Task goal: Search the records below for the word "plate", then return every line where it appears.

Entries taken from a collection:
━━━━━━

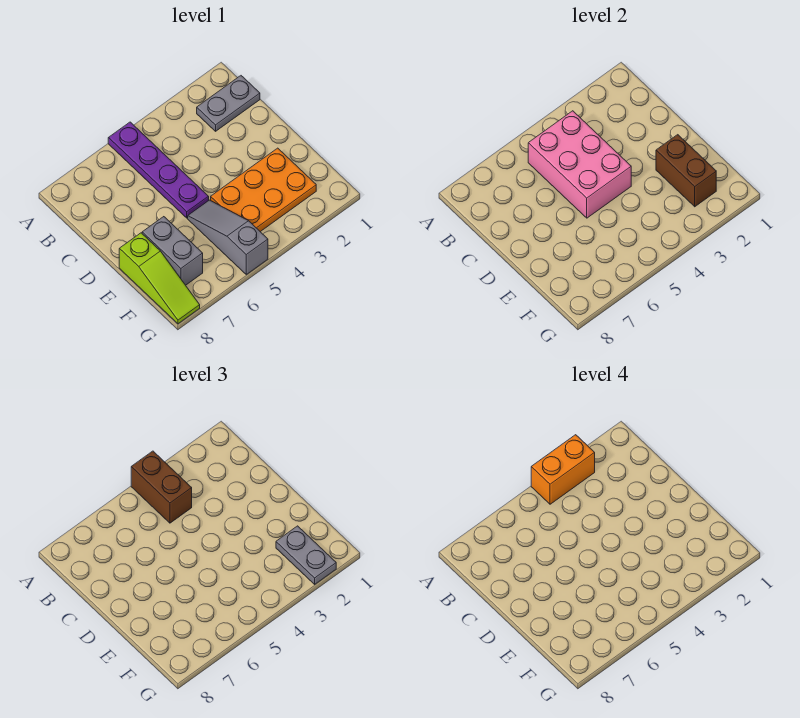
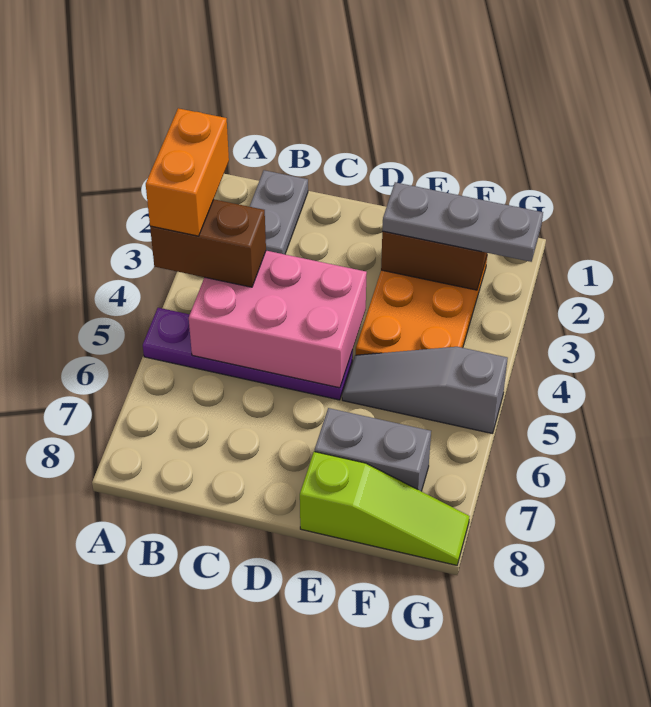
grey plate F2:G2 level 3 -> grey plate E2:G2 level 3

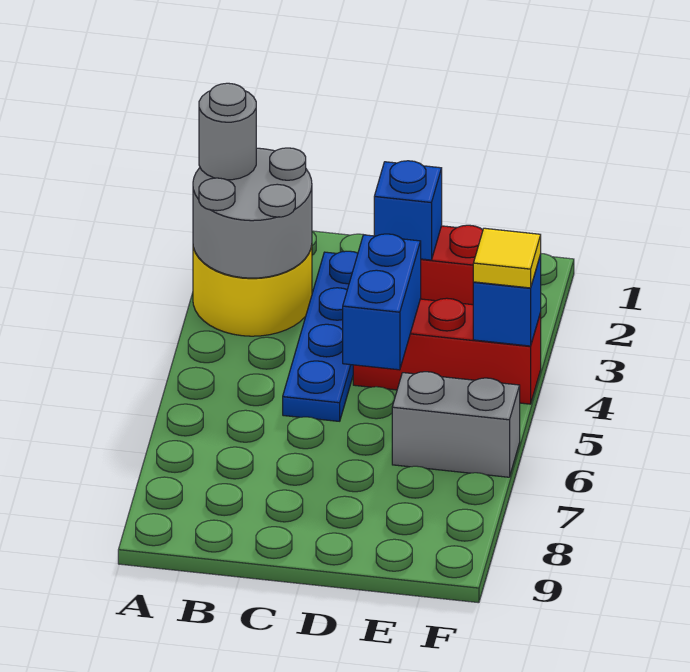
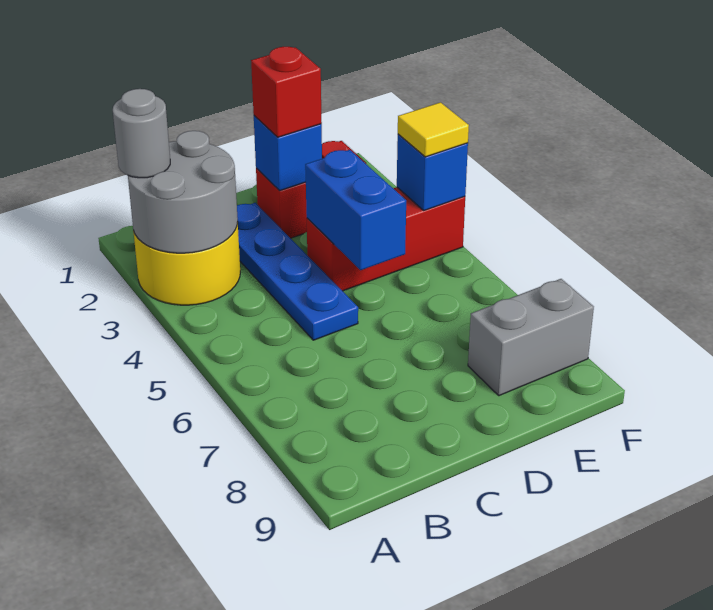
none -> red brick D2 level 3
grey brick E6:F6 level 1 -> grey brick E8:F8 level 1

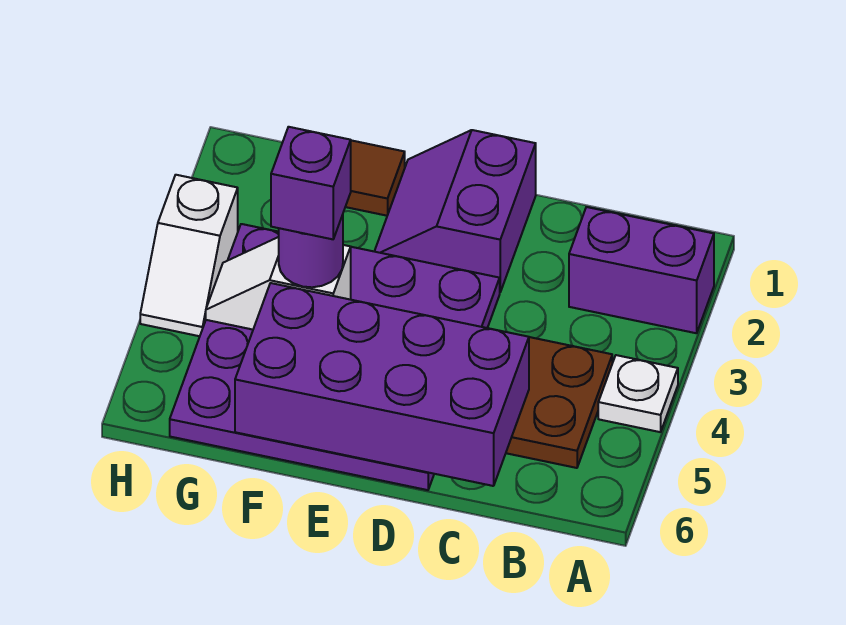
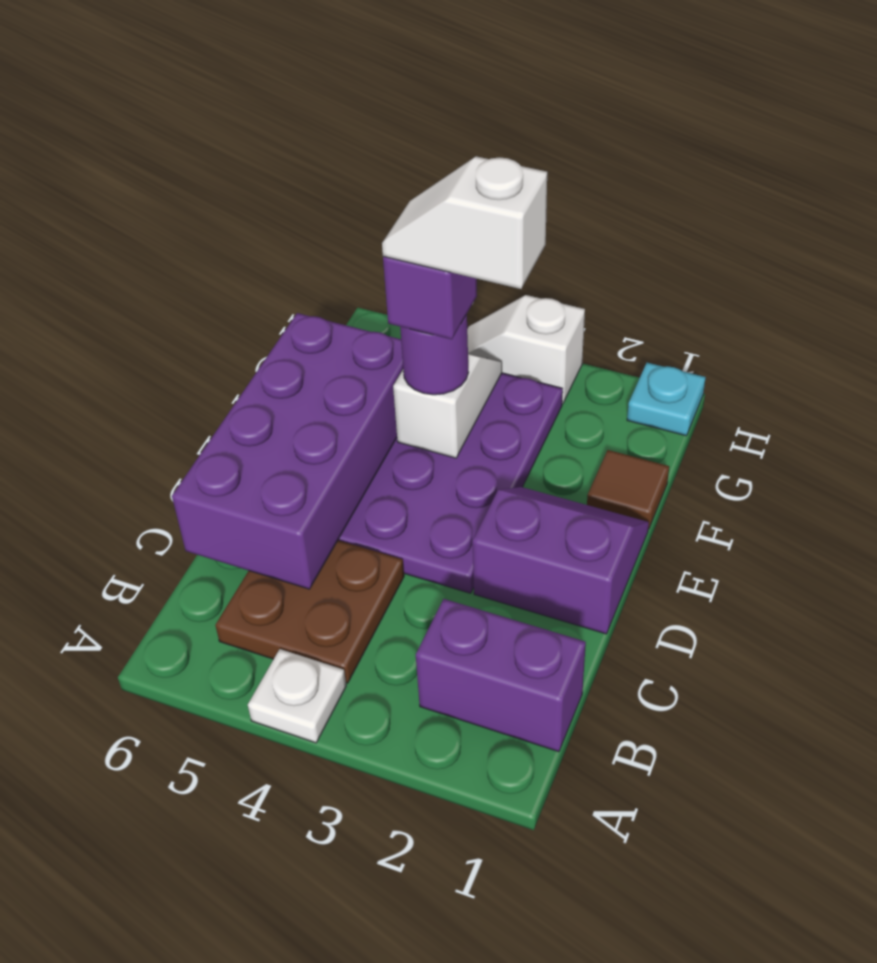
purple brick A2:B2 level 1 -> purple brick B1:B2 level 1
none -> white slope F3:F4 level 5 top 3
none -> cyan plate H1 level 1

━━━━━━

Written answer:
grey plate F2:G2 level 3 -> grey plate E2:G2 level 3
none -> cyan plate H1 level 1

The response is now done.